Dataset content:
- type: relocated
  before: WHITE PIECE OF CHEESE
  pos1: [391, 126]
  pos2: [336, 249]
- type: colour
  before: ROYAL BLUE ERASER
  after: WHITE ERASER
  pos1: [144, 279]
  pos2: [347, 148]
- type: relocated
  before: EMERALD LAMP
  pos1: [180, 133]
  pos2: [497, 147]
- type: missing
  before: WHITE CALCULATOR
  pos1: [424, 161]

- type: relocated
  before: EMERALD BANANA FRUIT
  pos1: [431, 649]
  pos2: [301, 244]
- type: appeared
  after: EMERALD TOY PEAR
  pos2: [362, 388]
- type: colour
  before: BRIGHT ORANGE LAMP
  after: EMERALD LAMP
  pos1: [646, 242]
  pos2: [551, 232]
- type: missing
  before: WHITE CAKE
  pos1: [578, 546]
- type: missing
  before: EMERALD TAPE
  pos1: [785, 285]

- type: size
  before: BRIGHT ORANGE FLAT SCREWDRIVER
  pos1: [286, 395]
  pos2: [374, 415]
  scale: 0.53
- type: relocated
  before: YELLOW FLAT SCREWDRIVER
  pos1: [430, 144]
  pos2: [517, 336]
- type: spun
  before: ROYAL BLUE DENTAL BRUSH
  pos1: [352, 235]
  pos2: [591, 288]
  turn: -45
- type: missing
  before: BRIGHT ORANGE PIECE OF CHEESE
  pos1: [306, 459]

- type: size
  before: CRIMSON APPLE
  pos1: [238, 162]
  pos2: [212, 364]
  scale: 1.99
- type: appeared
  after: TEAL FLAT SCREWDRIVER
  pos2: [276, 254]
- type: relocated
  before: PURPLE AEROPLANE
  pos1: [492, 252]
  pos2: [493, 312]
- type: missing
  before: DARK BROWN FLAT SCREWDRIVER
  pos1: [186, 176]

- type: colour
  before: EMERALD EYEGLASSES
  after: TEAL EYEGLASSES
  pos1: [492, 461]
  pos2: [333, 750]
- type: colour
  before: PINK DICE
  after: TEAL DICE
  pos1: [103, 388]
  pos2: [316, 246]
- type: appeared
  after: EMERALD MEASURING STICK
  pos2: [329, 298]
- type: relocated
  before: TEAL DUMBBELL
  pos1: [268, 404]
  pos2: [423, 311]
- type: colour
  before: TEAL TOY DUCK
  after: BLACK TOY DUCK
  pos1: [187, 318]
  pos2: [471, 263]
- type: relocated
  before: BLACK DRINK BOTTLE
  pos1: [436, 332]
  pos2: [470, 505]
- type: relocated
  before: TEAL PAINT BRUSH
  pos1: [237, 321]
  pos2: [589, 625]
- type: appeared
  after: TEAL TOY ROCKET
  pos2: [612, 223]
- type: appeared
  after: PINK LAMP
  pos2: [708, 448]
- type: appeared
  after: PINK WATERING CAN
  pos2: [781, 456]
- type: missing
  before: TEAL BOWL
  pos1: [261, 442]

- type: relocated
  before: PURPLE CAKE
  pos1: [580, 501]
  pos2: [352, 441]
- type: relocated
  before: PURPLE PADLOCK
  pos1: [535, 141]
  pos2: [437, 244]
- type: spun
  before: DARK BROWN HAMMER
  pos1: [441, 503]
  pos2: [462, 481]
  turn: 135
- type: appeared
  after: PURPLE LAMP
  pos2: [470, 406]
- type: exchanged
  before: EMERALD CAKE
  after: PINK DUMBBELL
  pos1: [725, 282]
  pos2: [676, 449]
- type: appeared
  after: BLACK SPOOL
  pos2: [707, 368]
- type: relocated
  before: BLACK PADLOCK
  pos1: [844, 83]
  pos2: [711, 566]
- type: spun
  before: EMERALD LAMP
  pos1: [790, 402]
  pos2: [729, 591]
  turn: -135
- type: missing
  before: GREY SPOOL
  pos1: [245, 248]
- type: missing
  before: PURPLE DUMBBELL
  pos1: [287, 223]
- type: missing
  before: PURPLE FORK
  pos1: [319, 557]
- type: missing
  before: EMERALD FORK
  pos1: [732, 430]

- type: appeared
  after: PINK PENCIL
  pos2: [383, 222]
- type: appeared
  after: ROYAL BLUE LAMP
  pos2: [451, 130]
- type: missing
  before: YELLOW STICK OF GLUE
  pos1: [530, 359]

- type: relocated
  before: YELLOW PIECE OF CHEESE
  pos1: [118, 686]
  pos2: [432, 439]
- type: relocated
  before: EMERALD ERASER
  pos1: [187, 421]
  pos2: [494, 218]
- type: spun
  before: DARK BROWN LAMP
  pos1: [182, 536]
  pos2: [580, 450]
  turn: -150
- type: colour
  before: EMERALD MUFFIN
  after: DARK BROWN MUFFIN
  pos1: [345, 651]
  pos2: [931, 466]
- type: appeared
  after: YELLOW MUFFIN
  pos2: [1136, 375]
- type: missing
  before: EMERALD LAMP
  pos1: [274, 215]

Task statement: Copy each line of the listing that holds the word "EYEGLASSES".

Answer section:
  before: EMERALD EYEGLASSES
  after: TEAL EYEGLASSES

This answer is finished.